Work task - Copy out all of the entries exactly as they appear.

Task input -
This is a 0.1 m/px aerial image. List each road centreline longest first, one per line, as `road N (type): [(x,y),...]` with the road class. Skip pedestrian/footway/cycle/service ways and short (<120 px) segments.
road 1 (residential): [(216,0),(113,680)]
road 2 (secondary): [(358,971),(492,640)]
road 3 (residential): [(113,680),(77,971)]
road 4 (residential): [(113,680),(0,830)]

Your response -
This is a 0.1 m/px aerial image. List each road centreline longest first, one per line, as `road N (type): [(x,y),...]` with the road class. Skip pedestrian/footway/cycle/service ways and short (<120 px) segments.
road 1 (residential): [(216,0),(113,680)]
road 2 (secondary): [(358,971),(492,640)]
road 3 (residential): [(113,680),(77,971)]
road 4 (residential): [(113,680),(0,830)]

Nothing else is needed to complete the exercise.